- [Problem details]: Copy out every line below word for word, but leave out the pictures.

- [Dataset entries]:
****************************************

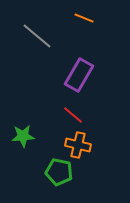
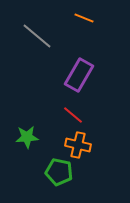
green star: moved 4 px right, 1 px down
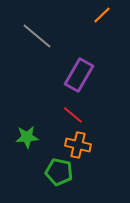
orange line: moved 18 px right, 3 px up; rotated 66 degrees counterclockwise
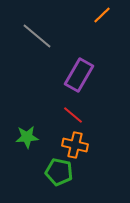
orange cross: moved 3 px left
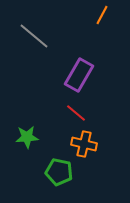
orange line: rotated 18 degrees counterclockwise
gray line: moved 3 px left
red line: moved 3 px right, 2 px up
orange cross: moved 9 px right, 1 px up
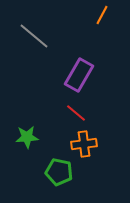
orange cross: rotated 20 degrees counterclockwise
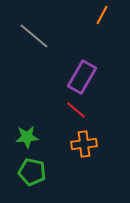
purple rectangle: moved 3 px right, 2 px down
red line: moved 3 px up
green pentagon: moved 27 px left
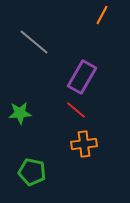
gray line: moved 6 px down
green star: moved 7 px left, 24 px up
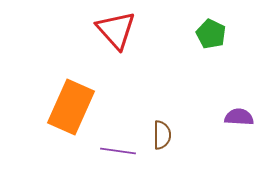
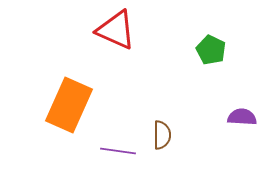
red triangle: rotated 24 degrees counterclockwise
green pentagon: moved 16 px down
orange rectangle: moved 2 px left, 2 px up
purple semicircle: moved 3 px right
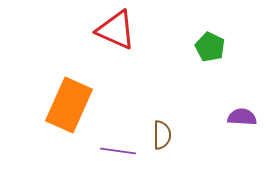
green pentagon: moved 1 px left, 3 px up
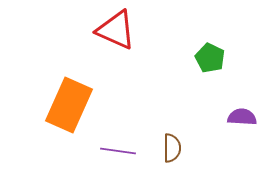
green pentagon: moved 11 px down
brown semicircle: moved 10 px right, 13 px down
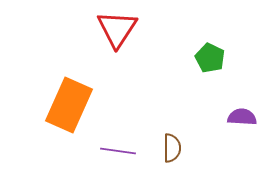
red triangle: moved 1 px right, 1 px up; rotated 39 degrees clockwise
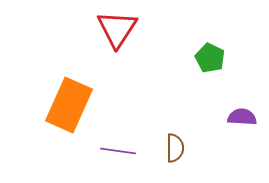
brown semicircle: moved 3 px right
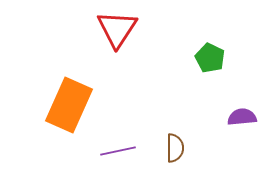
purple semicircle: rotated 8 degrees counterclockwise
purple line: rotated 20 degrees counterclockwise
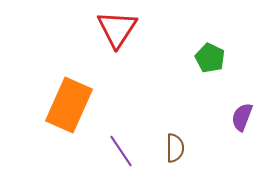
purple semicircle: rotated 64 degrees counterclockwise
purple line: moved 3 px right; rotated 68 degrees clockwise
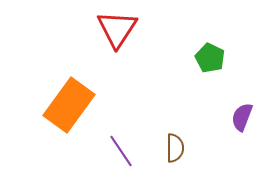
orange rectangle: rotated 12 degrees clockwise
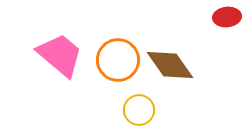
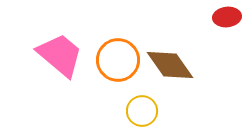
yellow circle: moved 3 px right, 1 px down
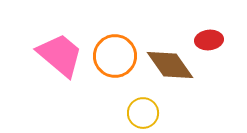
red ellipse: moved 18 px left, 23 px down
orange circle: moved 3 px left, 4 px up
yellow circle: moved 1 px right, 2 px down
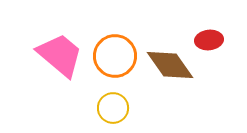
yellow circle: moved 30 px left, 5 px up
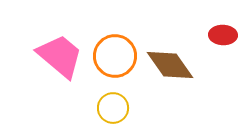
red ellipse: moved 14 px right, 5 px up; rotated 8 degrees clockwise
pink trapezoid: moved 1 px down
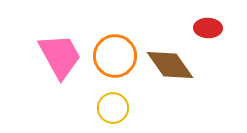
red ellipse: moved 15 px left, 7 px up
pink trapezoid: rotated 21 degrees clockwise
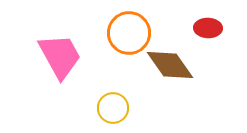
orange circle: moved 14 px right, 23 px up
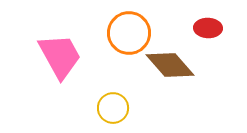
brown diamond: rotated 6 degrees counterclockwise
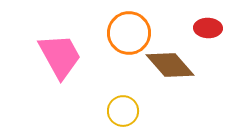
yellow circle: moved 10 px right, 3 px down
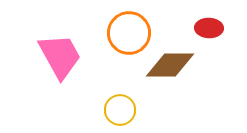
red ellipse: moved 1 px right
brown diamond: rotated 48 degrees counterclockwise
yellow circle: moved 3 px left, 1 px up
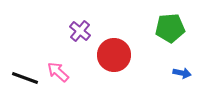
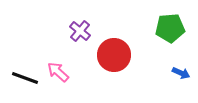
blue arrow: moved 1 px left; rotated 12 degrees clockwise
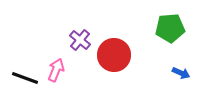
purple cross: moved 9 px down
pink arrow: moved 2 px left, 2 px up; rotated 70 degrees clockwise
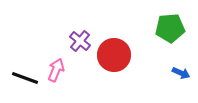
purple cross: moved 1 px down
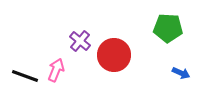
green pentagon: moved 2 px left; rotated 8 degrees clockwise
black line: moved 2 px up
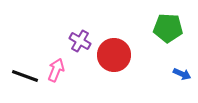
purple cross: rotated 10 degrees counterclockwise
blue arrow: moved 1 px right, 1 px down
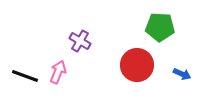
green pentagon: moved 8 px left, 1 px up
red circle: moved 23 px right, 10 px down
pink arrow: moved 2 px right, 2 px down
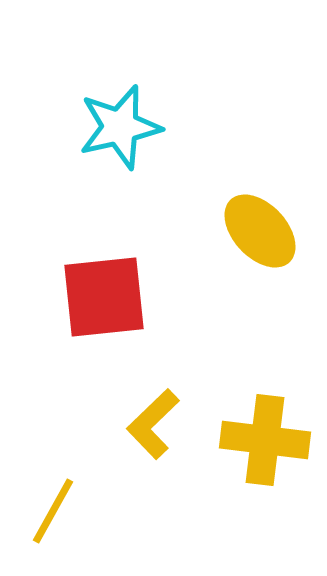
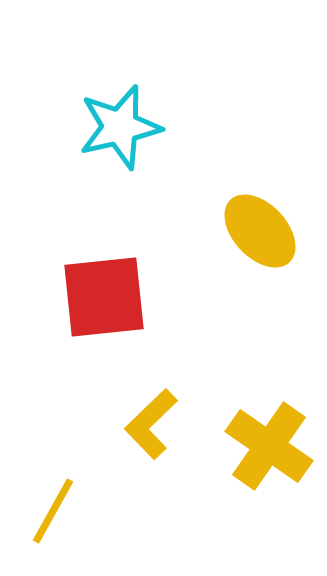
yellow L-shape: moved 2 px left
yellow cross: moved 4 px right, 6 px down; rotated 28 degrees clockwise
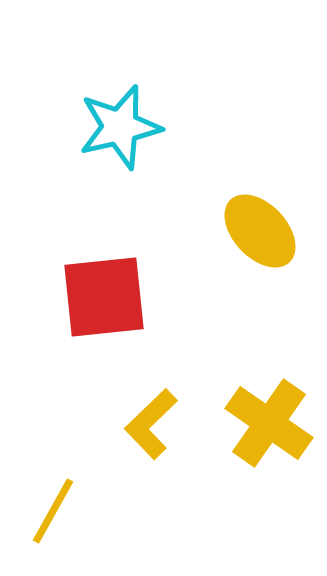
yellow cross: moved 23 px up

****************************************

- [Finished exercise]:
green star: moved 4 px right, 1 px down
orange line: moved 18 px right, 3 px up; rotated 66 degrees counterclockwise
orange cross: moved 3 px left
orange line: rotated 18 degrees counterclockwise
gray line: moved 3 px left
red line: moved 3 px right, 2 px up
orange cross: moved 9 px right, 1 px up
orange cross: rotated 20 degrees counterclockwise
purple rectangle: moved 3 px right, 2 px down
red line: moved 3 px up
green pentagon: moved 27 px left
gray line: moved 6 px down
green star: moved 7 px left, 24 px up
red triangle: rotated 24 degrees counterclockwise
green pentagon: moved 16 px down
orange rectangle: moved 2 px left, 2 px up
purple semicircle: moved 3 px right
green pentagon: moved 1 px left, 3 px up
green pentagon: moved 11 px down
brown semicircle: moved 10 px right, 13 px down
red triangle: moved 1 px right, 1 px up; rotated 39 degrees clockwise
brown semicircle: moved 3 px right
purple semicircle: rotated 8 degrees counterclockwise
purple line: rotated 20 degrees counterclockwise
purple semicircle: rotated 64 degrees counterclockwise
purple line: moved 3 px right; rotated 68 degrees clockwise
orange rectangle: rotated 12 degrees clockwise
yellow circle: moved 3 px right, 1 px down
red ellipse: moved 18 px left, 23 px down
orange circle: moved 3 px left, 4 px up
yellow circle: moved 1 px right, 2 px down
yellow circle: moved 30 px left, 5 px up
red ellipse: moved 14 px right, 5 px up; rotated 8 degrees clockwise
pink trapezoid: moved 1 px down
red ellipse: moved 15 px left, 7 px up
pink trapezoid: rotated 21 degrees clockwise
orange circle: moved 14 px right, 23 px up
brown diamond: rotated 6 degrees counterclockwise
yellow circle: moved 10 px right, 3 px down
red ellipse: moved 1 px right
brown diamond: rotated 48 degrees counterclockwise
yellow circle: moved 3 px left, 1 px up
blue arrow: moved 1 px left; rotated 12 degrees clockwise
purple cross: moved 9 px down
pink arrow: moved 2 px left, 2 px up; rotated 70 degrees clockwise
purple cross: moved 1 px down
green pentagon: moved 2 px left; rotated 8 degrees clockwise
black line: moved 2 px up
purple cross: rotated 10 degrees counterclockwise
blue arrow: moved 1 px right, 1 px down
green pentagon: moved 8 px left, 1 px up
red circle: moved 23 px right, 10 px down
pink arrow: moved 2 px right, 2 px down
yellow L-shape: moved 2 px left
yellow cross: moved 4 px right, 6 px down; rotated 28 degrees clockwise
yellow cross: moved 23 px up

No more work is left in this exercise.